> Task objective
Word for word, transcribe the listing that follows, minus any pictures.

> Stored data
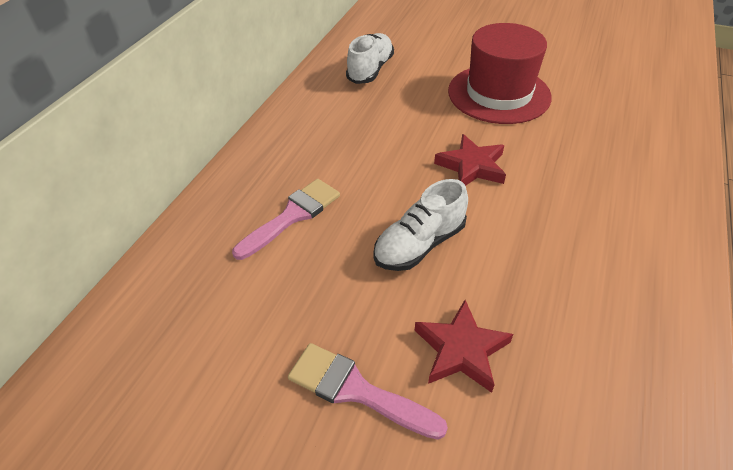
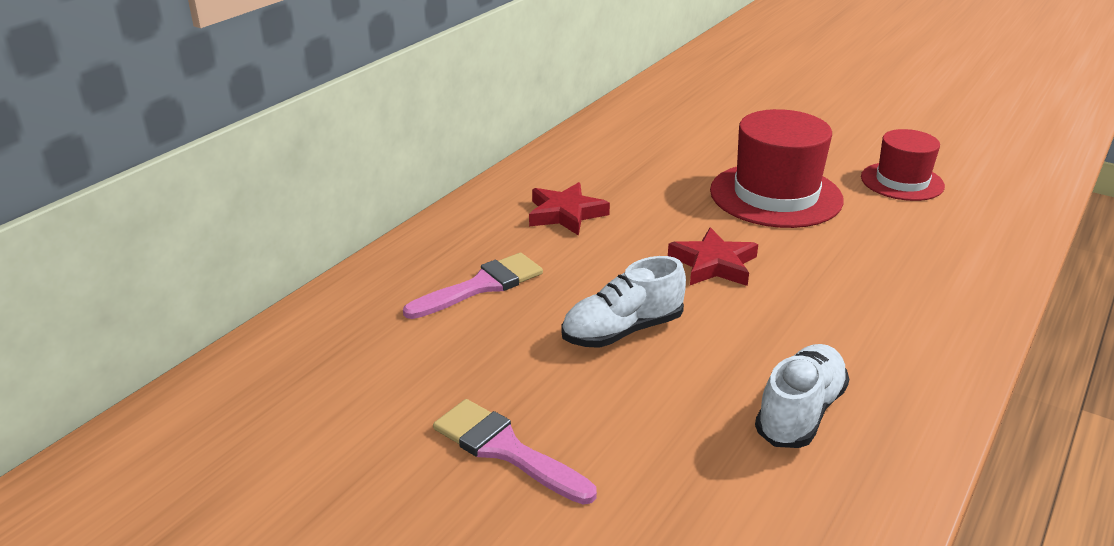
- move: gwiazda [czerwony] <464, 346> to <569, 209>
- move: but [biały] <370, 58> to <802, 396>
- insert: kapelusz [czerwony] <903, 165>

> Task answer
- move: gwiazda [czerwony] <464, 346> to <569, 209>
- move: but [biały] <370, 58> to <802, 396>
- insert: kapelusz [czerwony] <903, 165>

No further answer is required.